• RECORDS FOR THE EXERCISE
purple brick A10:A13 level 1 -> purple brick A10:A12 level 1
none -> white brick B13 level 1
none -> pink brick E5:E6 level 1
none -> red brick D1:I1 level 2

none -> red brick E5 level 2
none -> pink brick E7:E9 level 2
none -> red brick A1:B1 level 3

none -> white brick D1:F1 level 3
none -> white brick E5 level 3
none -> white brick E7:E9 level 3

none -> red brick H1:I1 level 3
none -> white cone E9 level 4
--
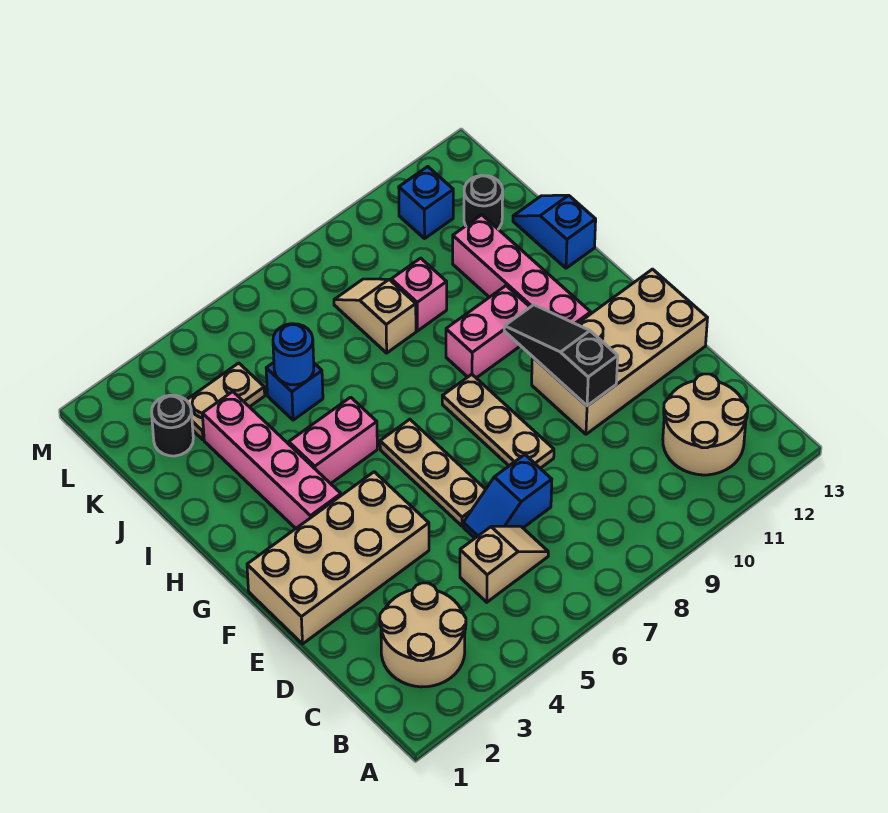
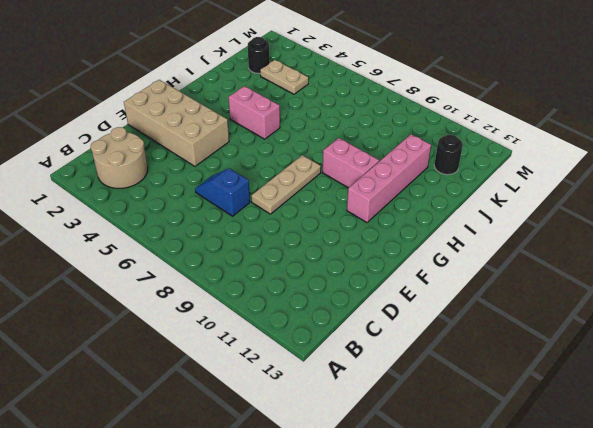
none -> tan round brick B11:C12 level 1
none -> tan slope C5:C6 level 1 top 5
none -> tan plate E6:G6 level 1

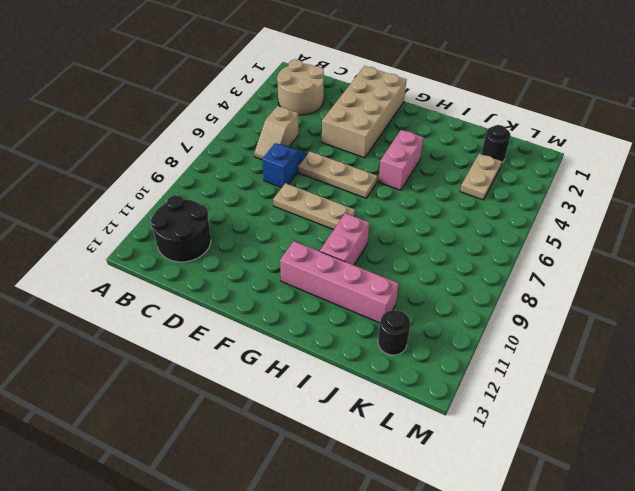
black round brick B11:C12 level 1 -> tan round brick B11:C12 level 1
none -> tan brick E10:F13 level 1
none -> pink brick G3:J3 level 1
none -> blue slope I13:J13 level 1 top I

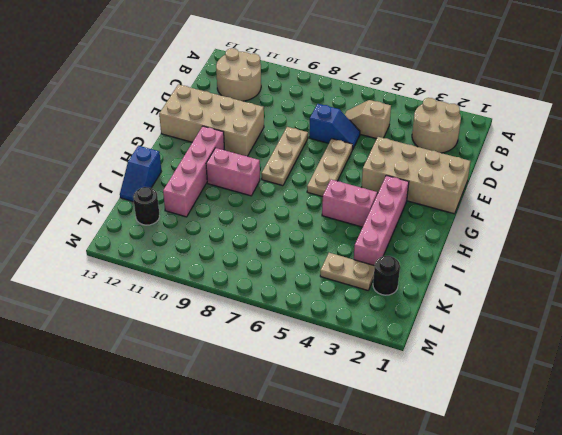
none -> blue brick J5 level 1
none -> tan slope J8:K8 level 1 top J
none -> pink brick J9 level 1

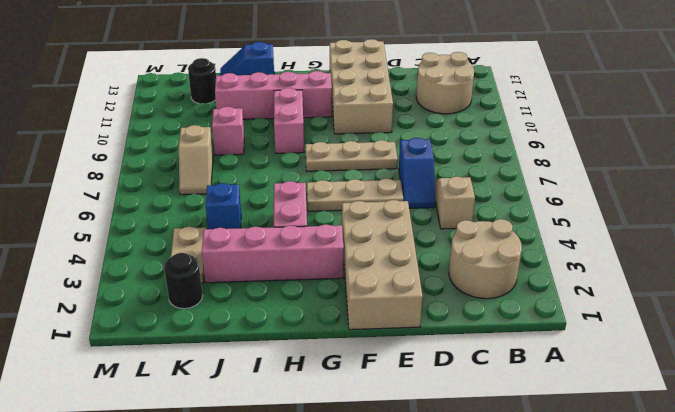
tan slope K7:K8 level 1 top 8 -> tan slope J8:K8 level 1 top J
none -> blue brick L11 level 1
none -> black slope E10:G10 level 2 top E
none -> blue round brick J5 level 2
--
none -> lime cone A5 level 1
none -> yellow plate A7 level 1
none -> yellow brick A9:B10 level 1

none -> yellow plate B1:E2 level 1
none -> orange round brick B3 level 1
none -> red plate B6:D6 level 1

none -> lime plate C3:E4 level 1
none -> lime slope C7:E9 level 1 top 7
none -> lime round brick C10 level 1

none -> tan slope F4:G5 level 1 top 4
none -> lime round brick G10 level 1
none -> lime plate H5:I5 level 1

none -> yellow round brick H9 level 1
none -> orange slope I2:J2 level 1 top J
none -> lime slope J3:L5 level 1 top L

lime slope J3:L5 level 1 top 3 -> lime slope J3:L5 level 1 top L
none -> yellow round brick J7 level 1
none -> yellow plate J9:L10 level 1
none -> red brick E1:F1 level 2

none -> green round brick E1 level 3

• WHAT TO DO
Wherever the word "white" occurs in the data, copy that whole line.

• RESPONSE AREA
none -> white brick B13 level 1
none -> white brick D1:F1 level 3
none -> white brick E5 level 3
none -> white brick E7:E9 level 3
none -> white cone E9 level 4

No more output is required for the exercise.